── MATERIAL SHOWN ──

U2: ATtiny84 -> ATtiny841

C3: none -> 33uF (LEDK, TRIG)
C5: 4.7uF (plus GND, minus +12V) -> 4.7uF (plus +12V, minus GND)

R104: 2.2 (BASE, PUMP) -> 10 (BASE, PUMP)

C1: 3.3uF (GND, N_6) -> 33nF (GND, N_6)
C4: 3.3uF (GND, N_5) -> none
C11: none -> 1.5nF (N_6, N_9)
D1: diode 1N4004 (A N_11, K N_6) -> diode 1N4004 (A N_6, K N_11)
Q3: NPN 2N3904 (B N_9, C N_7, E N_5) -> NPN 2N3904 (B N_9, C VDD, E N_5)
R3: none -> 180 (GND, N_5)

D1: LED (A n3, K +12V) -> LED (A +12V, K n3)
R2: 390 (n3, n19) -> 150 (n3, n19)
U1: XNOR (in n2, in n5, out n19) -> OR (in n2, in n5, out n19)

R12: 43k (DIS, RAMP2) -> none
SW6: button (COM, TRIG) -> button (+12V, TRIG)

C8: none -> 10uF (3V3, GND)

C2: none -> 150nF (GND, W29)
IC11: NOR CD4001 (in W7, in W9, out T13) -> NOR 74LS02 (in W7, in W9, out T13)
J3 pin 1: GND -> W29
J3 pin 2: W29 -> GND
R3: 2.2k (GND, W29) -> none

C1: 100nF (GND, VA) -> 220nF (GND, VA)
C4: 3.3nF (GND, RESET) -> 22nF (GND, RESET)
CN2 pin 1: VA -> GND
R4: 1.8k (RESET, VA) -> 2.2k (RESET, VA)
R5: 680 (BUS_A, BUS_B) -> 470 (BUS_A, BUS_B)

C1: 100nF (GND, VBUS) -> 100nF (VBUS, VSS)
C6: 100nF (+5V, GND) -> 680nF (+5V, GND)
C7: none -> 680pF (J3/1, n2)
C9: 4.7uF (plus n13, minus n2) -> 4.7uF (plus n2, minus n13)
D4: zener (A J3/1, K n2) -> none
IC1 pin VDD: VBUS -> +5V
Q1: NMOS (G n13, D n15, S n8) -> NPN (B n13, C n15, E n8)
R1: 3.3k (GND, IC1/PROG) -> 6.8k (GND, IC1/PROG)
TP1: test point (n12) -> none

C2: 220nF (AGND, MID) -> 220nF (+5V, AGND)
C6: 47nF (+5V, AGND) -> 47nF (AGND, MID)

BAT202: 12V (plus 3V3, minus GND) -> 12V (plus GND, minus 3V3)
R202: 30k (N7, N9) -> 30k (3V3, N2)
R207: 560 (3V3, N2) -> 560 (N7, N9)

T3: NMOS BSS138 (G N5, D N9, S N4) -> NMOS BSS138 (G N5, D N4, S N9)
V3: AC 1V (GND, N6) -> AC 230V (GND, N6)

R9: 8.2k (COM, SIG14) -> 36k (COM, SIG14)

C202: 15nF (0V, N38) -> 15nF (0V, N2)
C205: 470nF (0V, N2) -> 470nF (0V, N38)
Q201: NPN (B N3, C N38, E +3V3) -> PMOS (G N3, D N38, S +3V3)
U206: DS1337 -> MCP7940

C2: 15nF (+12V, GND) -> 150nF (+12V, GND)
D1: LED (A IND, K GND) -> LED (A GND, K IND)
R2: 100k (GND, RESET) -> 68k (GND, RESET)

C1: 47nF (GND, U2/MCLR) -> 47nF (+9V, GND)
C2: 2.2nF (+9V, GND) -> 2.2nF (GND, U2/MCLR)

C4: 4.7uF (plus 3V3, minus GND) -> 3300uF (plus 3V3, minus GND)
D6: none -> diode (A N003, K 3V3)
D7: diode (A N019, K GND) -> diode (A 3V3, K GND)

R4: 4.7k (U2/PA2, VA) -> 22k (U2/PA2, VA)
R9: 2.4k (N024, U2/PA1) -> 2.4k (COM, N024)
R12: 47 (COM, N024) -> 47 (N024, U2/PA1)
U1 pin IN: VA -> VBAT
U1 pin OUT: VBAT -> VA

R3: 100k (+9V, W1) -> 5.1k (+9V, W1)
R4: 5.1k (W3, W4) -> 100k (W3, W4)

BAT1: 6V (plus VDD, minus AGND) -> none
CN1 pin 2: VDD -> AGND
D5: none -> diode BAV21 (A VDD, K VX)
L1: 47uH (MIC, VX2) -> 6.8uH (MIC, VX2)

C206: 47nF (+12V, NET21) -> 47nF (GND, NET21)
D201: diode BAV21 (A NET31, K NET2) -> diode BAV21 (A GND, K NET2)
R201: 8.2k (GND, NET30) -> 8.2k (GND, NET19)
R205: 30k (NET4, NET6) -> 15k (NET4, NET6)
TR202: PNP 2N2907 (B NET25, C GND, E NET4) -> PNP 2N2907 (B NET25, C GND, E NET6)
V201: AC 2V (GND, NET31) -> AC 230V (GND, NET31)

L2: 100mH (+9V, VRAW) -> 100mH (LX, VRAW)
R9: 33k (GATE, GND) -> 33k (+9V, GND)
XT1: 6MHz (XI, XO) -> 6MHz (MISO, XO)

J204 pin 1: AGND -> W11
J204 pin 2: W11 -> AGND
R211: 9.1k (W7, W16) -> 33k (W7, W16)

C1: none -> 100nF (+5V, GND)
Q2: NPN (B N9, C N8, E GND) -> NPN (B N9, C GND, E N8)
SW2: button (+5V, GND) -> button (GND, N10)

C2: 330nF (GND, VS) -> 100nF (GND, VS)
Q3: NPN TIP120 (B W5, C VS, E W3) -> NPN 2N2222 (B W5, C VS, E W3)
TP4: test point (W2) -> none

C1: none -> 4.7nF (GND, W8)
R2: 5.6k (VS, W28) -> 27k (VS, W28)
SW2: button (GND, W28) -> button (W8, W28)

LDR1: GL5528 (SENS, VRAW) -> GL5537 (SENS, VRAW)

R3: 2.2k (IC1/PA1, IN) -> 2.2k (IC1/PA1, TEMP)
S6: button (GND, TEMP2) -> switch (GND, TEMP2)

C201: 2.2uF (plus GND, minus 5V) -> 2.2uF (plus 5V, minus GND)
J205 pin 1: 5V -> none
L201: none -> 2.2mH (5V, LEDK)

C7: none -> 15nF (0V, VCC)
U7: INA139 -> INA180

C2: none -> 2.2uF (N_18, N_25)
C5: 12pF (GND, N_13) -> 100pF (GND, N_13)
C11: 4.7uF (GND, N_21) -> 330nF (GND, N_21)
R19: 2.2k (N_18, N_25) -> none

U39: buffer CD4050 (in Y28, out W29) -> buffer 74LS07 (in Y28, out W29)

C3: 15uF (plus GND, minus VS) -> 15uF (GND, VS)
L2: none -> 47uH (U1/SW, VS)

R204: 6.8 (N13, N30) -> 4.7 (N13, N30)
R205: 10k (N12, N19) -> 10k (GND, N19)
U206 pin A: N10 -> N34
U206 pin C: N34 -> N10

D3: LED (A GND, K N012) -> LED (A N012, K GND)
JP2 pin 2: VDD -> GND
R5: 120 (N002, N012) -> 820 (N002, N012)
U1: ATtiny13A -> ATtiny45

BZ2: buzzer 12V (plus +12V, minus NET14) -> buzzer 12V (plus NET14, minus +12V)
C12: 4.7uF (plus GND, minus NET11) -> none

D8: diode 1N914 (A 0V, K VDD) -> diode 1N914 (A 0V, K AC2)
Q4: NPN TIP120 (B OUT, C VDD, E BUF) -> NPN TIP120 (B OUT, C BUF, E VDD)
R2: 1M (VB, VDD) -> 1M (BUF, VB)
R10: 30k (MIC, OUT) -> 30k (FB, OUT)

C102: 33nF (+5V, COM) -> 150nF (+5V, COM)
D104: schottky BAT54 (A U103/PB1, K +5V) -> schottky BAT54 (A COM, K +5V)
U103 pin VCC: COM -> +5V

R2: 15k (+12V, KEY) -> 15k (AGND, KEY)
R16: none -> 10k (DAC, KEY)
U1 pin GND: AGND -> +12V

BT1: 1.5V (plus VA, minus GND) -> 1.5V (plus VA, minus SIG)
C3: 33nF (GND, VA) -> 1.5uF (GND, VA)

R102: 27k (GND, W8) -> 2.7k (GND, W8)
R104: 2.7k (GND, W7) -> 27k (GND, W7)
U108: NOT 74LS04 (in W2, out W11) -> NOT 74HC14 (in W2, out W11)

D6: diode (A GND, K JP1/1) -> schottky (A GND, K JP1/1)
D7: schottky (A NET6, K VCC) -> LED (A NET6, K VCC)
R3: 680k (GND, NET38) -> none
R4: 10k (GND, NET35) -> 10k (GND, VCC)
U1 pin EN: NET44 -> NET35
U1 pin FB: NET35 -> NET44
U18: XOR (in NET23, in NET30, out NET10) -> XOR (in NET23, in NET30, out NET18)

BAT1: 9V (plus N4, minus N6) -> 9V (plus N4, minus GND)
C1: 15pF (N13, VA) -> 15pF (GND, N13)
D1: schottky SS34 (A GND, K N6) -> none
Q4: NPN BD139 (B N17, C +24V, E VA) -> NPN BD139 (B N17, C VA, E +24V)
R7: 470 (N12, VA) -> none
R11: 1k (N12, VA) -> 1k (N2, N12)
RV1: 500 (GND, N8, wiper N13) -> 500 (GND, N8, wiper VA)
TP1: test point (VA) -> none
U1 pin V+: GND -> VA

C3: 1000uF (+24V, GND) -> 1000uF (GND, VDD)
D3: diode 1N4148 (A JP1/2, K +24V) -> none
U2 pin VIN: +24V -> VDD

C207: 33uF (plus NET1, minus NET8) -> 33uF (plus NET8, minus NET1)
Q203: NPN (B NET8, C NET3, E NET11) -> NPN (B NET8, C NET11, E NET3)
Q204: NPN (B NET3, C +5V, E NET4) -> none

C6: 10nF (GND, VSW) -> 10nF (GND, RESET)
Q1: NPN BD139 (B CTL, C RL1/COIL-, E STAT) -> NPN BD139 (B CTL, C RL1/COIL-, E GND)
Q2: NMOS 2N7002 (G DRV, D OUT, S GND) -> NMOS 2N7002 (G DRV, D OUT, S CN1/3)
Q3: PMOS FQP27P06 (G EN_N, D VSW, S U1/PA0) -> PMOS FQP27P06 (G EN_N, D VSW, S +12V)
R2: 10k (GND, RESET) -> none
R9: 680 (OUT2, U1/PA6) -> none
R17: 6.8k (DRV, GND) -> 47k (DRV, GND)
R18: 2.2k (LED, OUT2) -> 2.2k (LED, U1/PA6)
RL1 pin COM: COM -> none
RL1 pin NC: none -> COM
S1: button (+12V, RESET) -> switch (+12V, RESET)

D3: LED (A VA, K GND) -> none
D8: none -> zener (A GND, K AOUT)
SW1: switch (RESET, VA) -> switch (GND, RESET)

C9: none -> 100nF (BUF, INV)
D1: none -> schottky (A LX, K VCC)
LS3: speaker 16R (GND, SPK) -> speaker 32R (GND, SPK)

───

I would like you to report every line in the listing above that contains "NMOS".

**TASK OUTPUT**
Q1: NMOS (G n13, D n15, S n8) -> NPN (B n13, C n15, E n8)
T3: NMOS BSS138 (G N5, D N9, S N4) -> NMOS BSS138 (G N5, D N4, S N9)
Q2: NMOS 2N7002 (G DRV, D OUT, S GND) -> NMOS 2N7002 (G DRV, D OUT, S CN1/3)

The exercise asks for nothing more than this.